[Before-and-after scene images]
=== Section Start ===
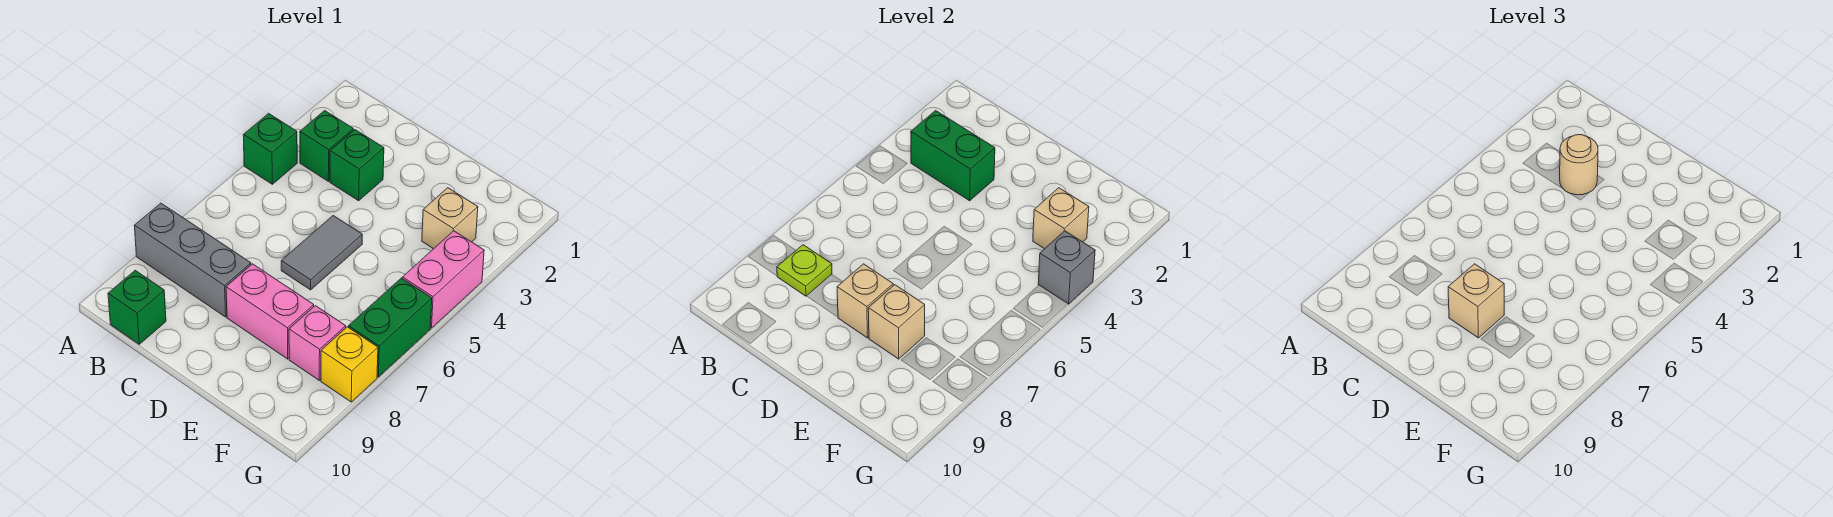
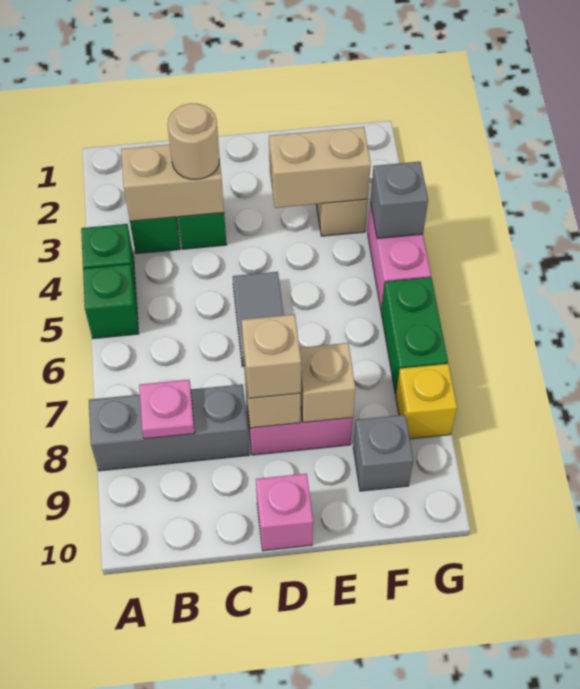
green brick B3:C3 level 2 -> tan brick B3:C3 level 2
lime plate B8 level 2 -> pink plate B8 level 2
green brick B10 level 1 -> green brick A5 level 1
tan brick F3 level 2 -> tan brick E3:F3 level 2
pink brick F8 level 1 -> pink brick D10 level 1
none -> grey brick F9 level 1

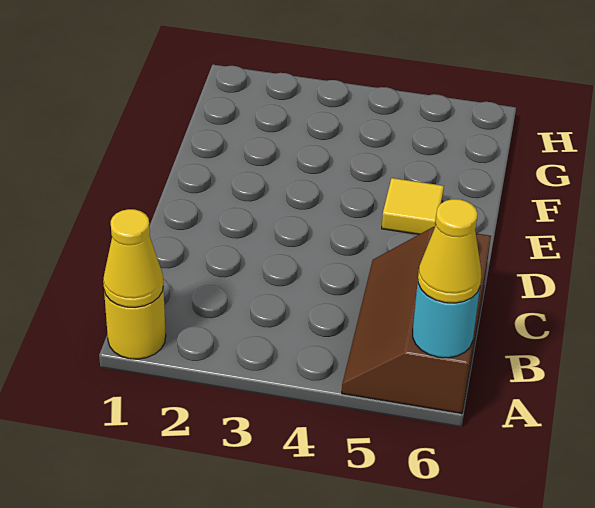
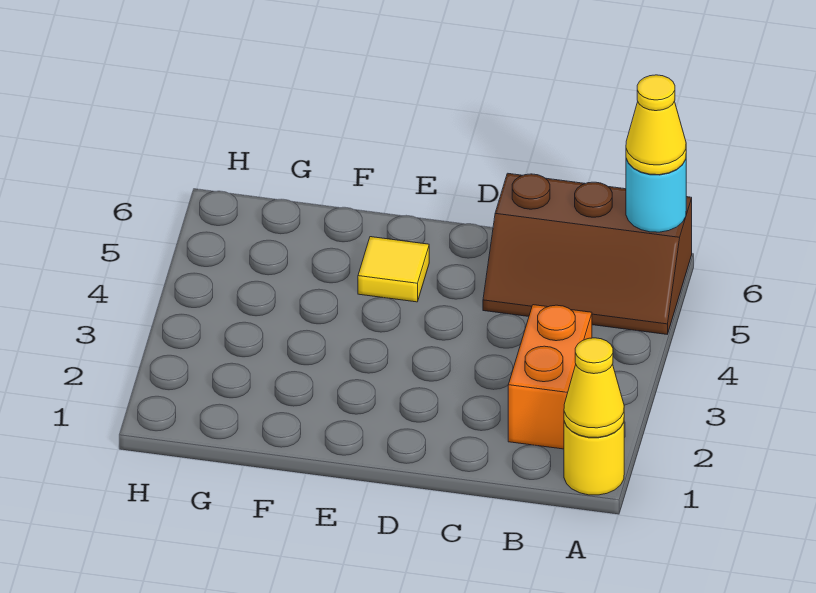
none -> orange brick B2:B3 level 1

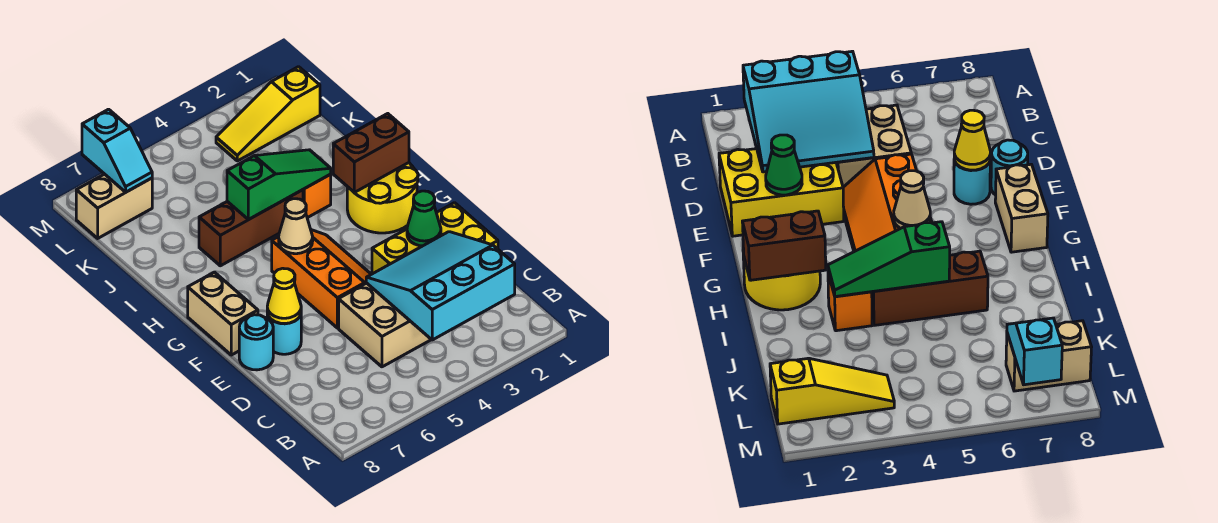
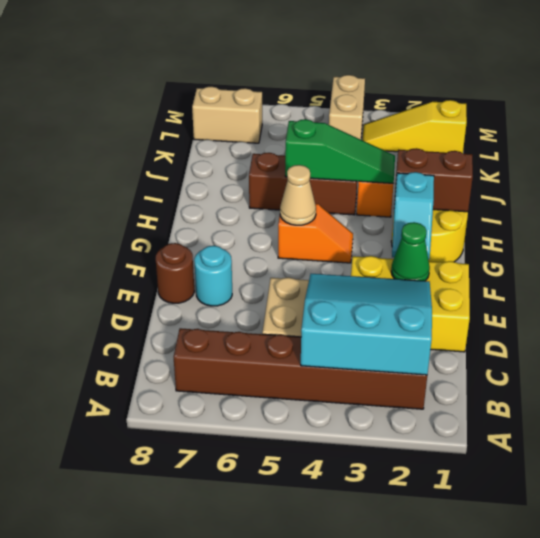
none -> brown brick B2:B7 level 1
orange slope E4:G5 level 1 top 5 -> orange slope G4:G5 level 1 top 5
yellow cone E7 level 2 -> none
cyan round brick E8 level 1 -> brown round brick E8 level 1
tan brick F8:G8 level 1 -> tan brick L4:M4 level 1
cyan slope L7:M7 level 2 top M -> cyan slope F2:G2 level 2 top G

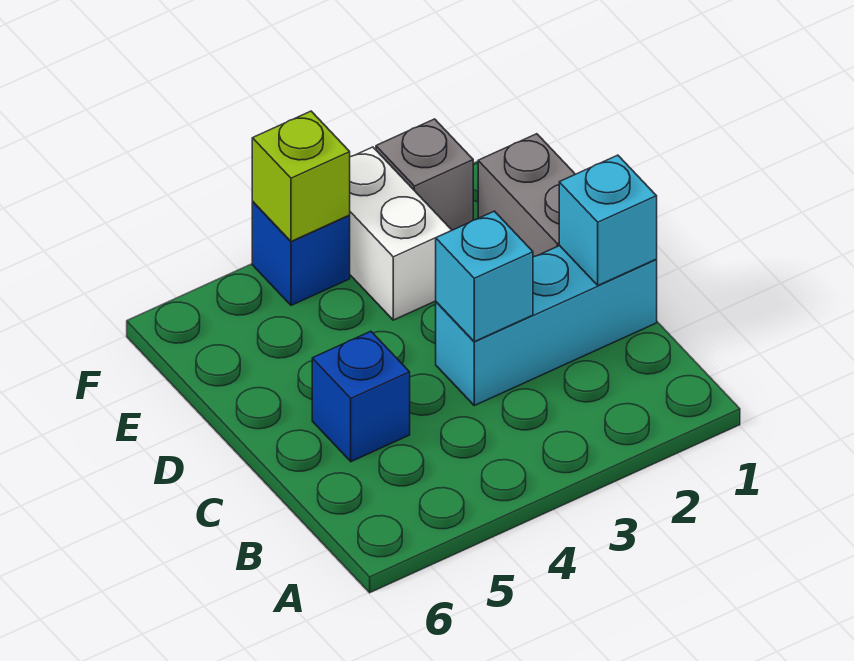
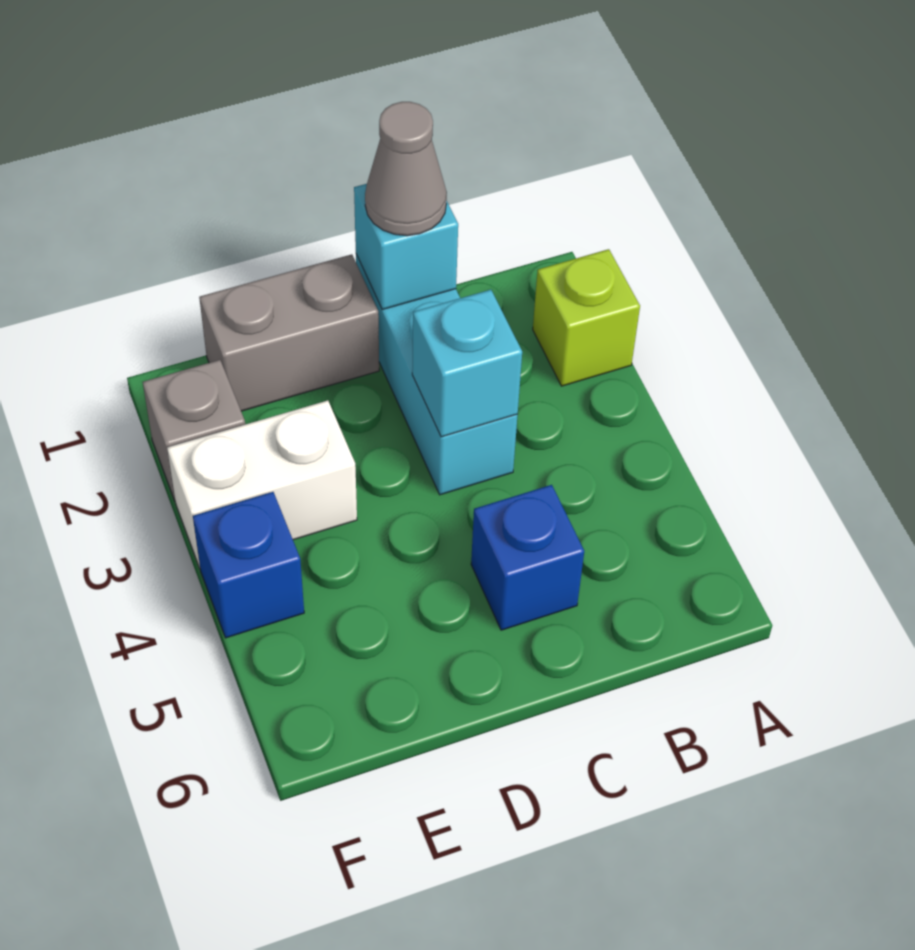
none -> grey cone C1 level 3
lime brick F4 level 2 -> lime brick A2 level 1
=== Section End ===
PROMPT
Scan the entries for lines holding the string "pink", then copy every one of them.

RESPONSE AREA
lime plate B8 level 2 -> pink plate B8 level 2
pink brick F8 level 1 -> pink brick D10 level 1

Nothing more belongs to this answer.